*What is required*
Search term "brown": copy each line of the data containing it.

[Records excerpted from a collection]
= Beginning of Section =

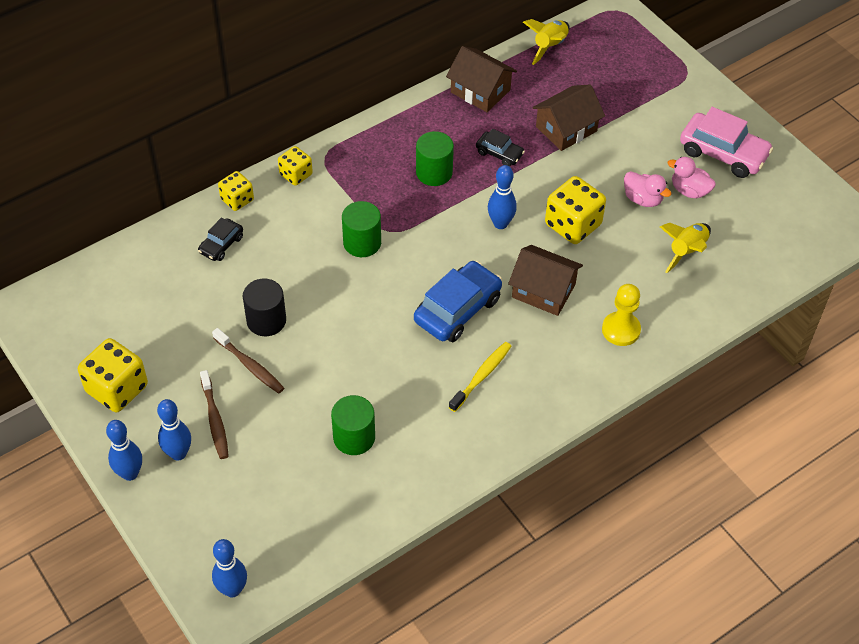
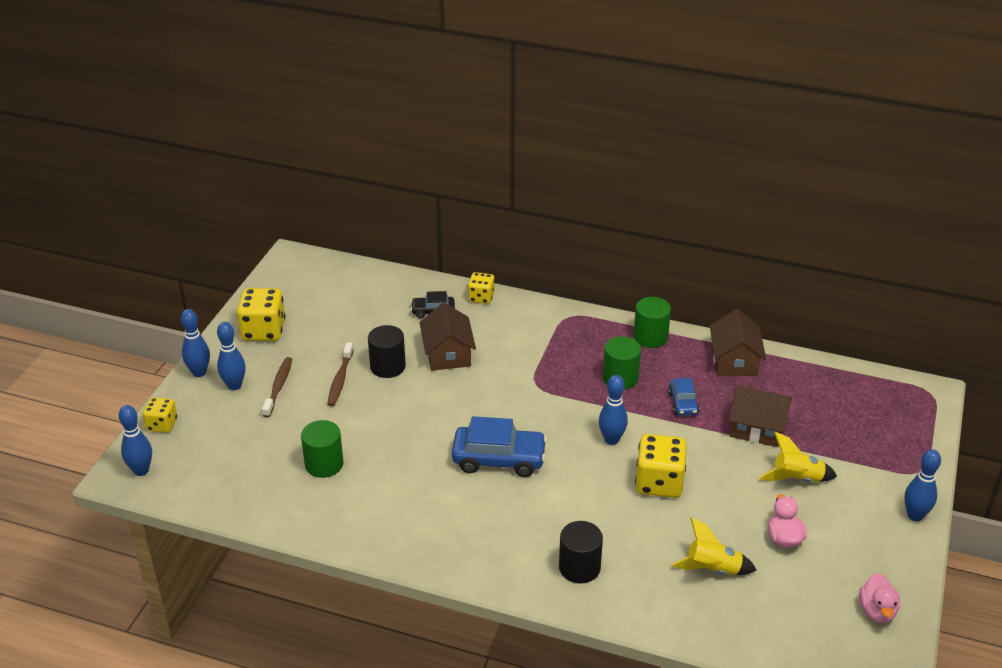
camera: 55 degrees right, 15 degrees down
brown toothbrush [200,370,229,459] -> brown toothbrush turned 150 degrees clockwise [262,357,292,418]
yellow dice [278,146,313,186] -> yellow dice moved to [142,397,177,433]
green cylinder [342,201,381,257] -> green cylinder moved to [633,297,671,348]
yellow toothbrush [449,342,512,412] -> none
black car [476,129,525,167] -> blue car [668,378,699,416]
brown house [508,245,583,316] -> brown house moved to [419,303,476,371]
yellow rocket [523,19,570,65] -> yellow rocket moved to [759,432,837,482]
yellow pawn [602,284,641,346] -> black cylinder [559,521,603,583]
pink duck [624,171,672,207] -> pink duck moved to [859,573,900,623]
pink car [680,107,773,178] -> none
none -> blue bowling pin [904,449,941,521]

= End of Section =

*Exercise solution*
brown toothbrush [200,370,229,459] -> brown toothbrush turned 150 degrees clockwise [262,357,292,418]
brown house [508,245,583,316] -> brown house moved to [419,303,476,371]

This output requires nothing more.